Dataset items:

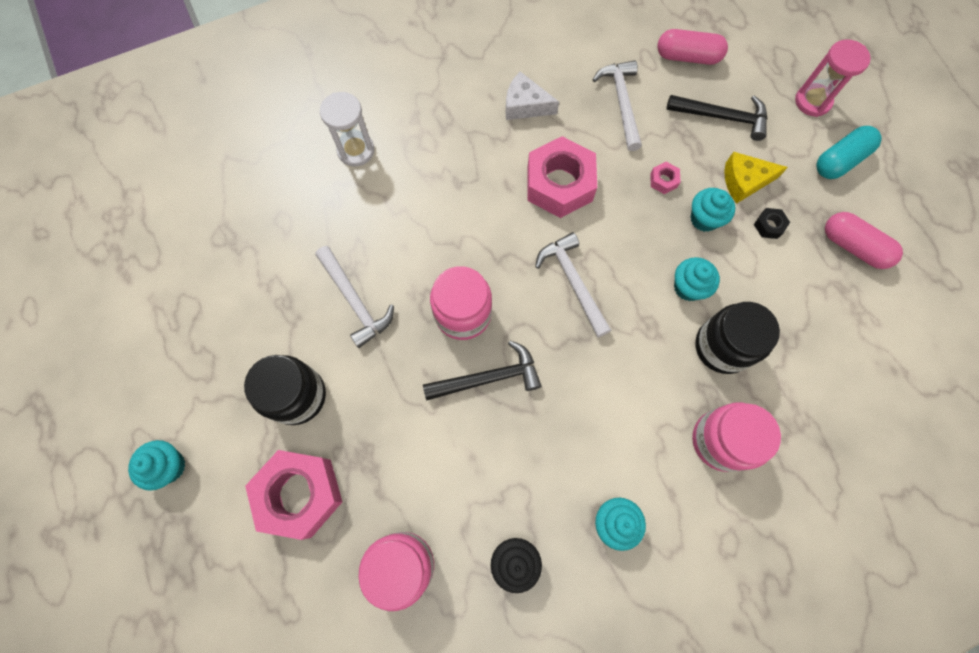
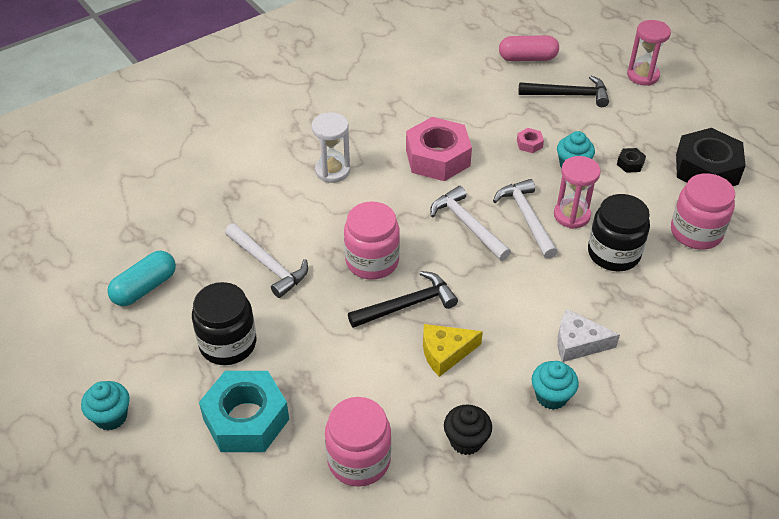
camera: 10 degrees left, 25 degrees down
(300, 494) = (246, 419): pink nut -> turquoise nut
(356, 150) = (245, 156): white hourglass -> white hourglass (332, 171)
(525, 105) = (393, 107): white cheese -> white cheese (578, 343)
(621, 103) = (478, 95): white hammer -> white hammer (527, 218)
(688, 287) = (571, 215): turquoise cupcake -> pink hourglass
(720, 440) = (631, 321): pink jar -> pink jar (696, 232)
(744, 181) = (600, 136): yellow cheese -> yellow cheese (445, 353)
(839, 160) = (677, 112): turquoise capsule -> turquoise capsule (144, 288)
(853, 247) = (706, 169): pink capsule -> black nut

**What is required:** Print exactly the lines above from the one with "(525, 105) = (393, 107): white" to the one with "(744, 181) = (600, 136): yellow", including both.

**Your solution:**
(525, 105) = (393, 107): white cheese -> white cheese (578, 343)
(621, 103) = (478, 95): white hammer -> white hammer (527, 218)
(688, 287) = (571, 215): turquoise cupcake -> pink hourglass
(720, 440) = (631, 321): pink jar -> pink jar (696, 232)
(744, 181) = (600, 136): yellow cheese -> yellow cheese (445, 353)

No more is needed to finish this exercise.